What the task asks>
Using the listing below, set down exactly the lines starting at the line that contains "C101: 470uF (plus 0V, minus VA) -> none" and ending at the line that contains "U102: OR 74HC32", both included, and no others.

Entries shown>
::::::::

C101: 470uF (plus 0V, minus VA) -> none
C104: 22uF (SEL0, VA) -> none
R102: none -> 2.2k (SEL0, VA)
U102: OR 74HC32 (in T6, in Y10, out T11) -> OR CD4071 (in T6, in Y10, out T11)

::::::::

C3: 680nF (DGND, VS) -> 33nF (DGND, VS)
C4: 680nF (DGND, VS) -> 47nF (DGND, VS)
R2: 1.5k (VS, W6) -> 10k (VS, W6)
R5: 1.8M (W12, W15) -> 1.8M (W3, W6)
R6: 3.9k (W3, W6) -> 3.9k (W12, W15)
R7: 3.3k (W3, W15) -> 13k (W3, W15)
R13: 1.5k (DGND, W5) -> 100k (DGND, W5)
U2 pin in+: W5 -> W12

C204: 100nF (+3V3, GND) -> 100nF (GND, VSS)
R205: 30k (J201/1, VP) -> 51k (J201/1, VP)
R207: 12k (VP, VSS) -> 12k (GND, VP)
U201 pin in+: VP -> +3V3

::::::::

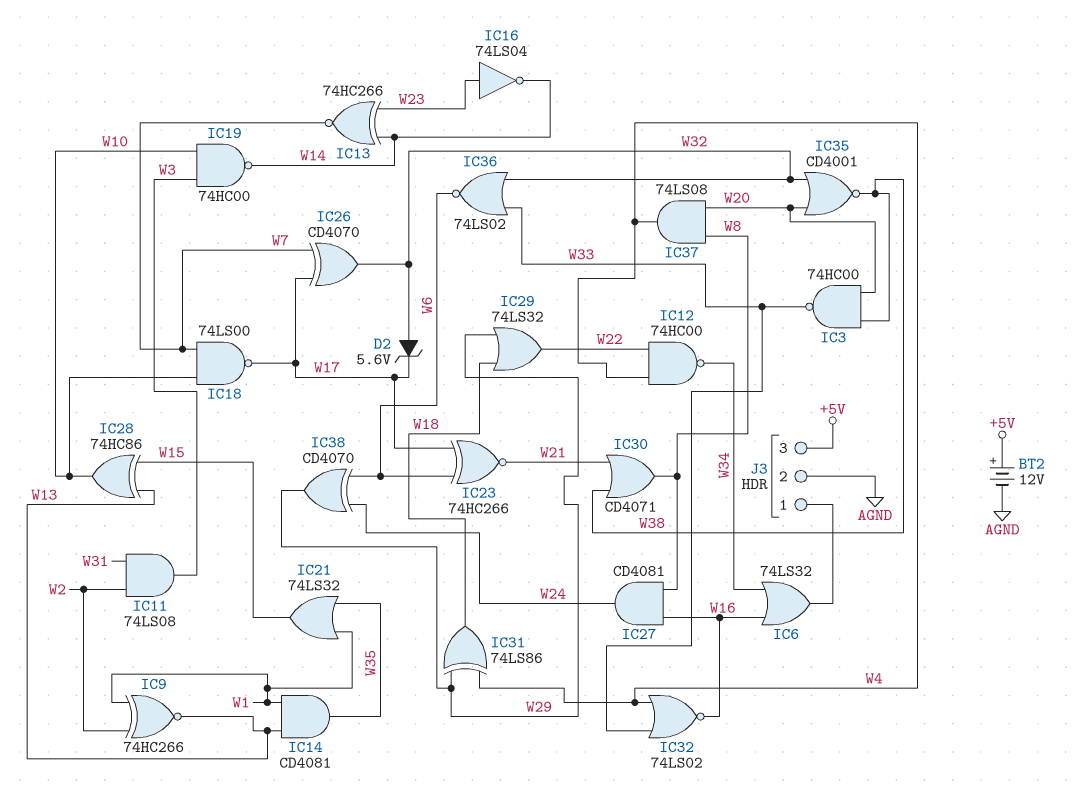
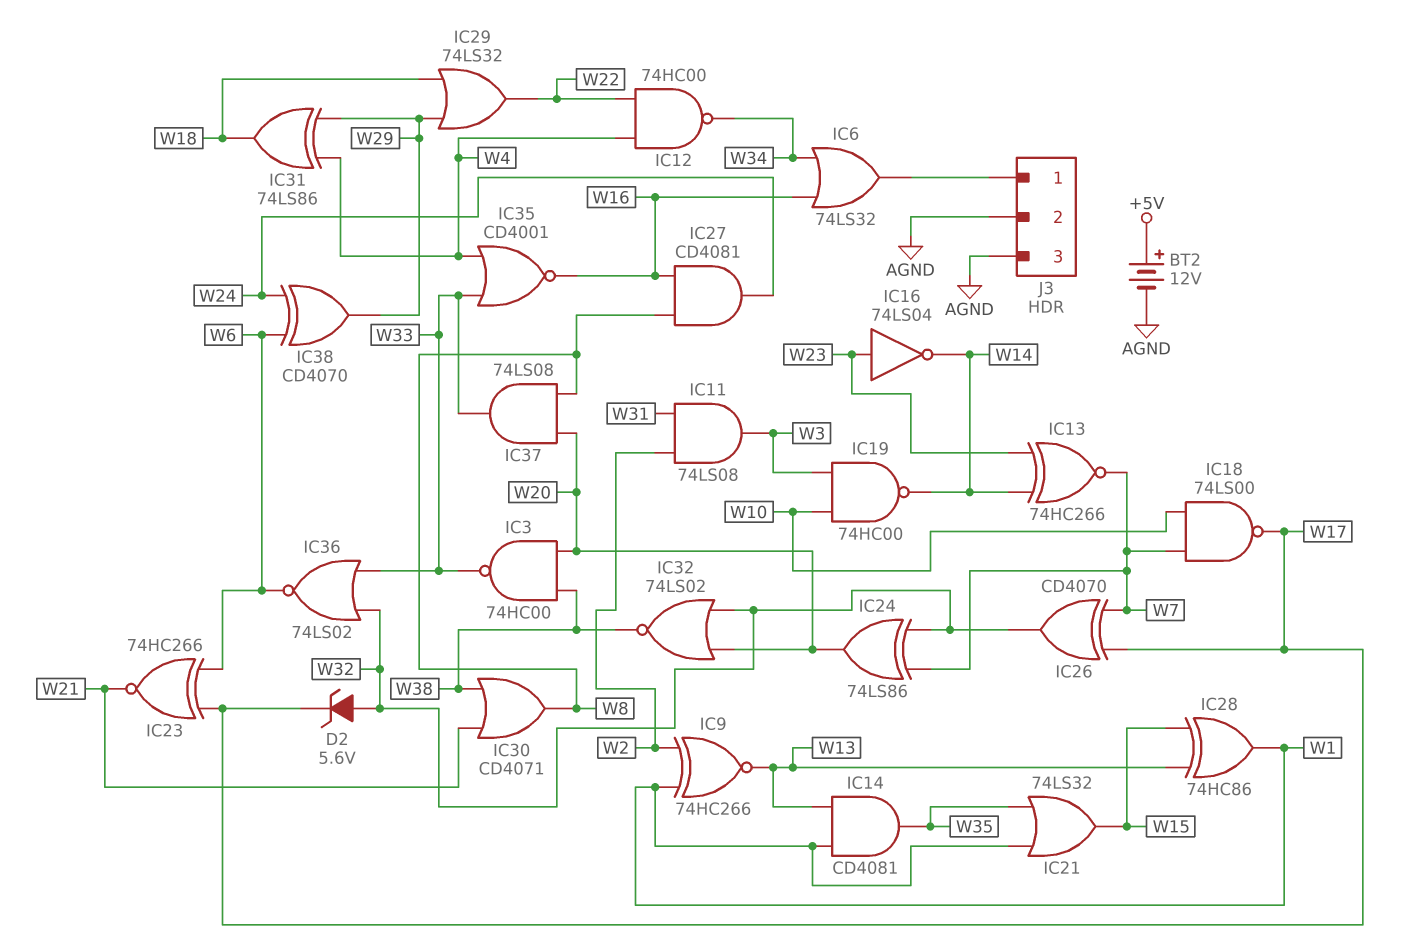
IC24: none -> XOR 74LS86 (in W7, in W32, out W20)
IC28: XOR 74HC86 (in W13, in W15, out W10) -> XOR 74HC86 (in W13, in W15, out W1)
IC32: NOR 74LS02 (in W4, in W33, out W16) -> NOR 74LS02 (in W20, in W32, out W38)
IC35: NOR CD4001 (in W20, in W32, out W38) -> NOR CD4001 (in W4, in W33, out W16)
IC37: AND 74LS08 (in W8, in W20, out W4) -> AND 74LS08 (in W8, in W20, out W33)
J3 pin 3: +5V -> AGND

::::::::

Answer to this problem>
C101: 470uF (plus 0V, minus VA) -> none
C104: 22uF (SEL0, VA) -> none
R102: none -> 2.2k (SEL0, VA)
U102: OR 74HC32 (in T6, in Y10, out T11) -> OR CD4071 (in T6, in Y10, out T11)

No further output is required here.